DATA EXCERPTS:
^^^^^^^^^^^^^^^^
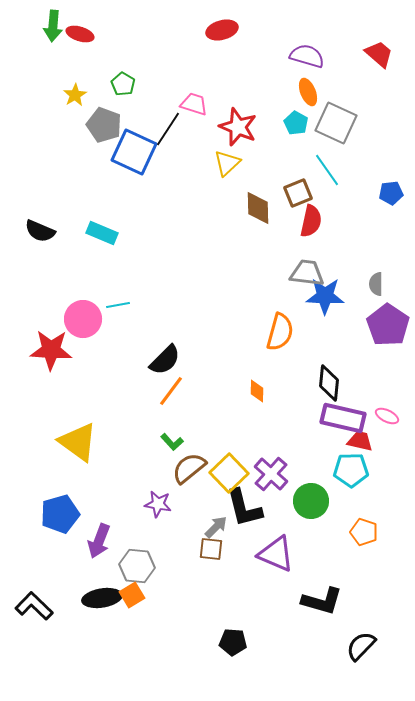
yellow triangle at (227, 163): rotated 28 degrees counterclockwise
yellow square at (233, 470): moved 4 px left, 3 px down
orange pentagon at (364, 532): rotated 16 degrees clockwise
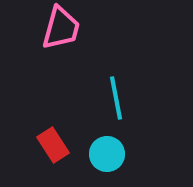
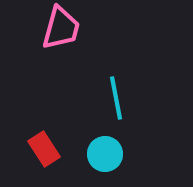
red rectangle: moved 9 px left, 4 px down
cyan circle: moved 2 px left
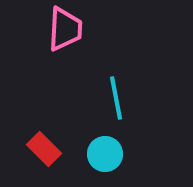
pink trapezoid: moved 4 px right, 1 px down; rotated 12 degrees counterclockwise
red rectangle: rotated 12 degrees counterclockwise
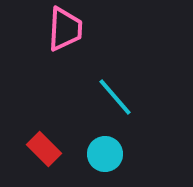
cyan line: moved 1 px left, 1 px up; rotated 30 degrees counterclockwise
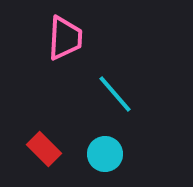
pink trapezoid: moved 9 px down
cyan line: moved 3 px up
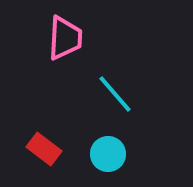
red rectangle: rotated 8 degrees counterclockwise
cyan circle: moved 3 px right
^^^^^^^^^^^^^^^^
Return all of the rows above verbatim, omitting the pictures.

SOLUTION FOR THIS EXERCISE:
yellow triangle at (227, 163): rotated 28 degrees counterclockwise
yellow square at (233, 470): moved 4 px left, 3 px down
orange pentagon at (364, 532): rotated 16 degrees clockwise
red rectangle: moved 9 px left, 4 px down
cyan circle: moved 2 px left
pink trapezoid: moved 4 px right, 1 px down; rotated 12 degrees counterclockwise
red rectangle: rotated 12 degrees counterclockwise
cyan line: moved 1 px left, 1 px up; rotated 30 degrees counterclockwise
pink trapezoid: moved 9 px down
cyan line: moved 3 px up
red rectangle: rotated 8 degrees counterclockwise
cyan circle: moved 3 px right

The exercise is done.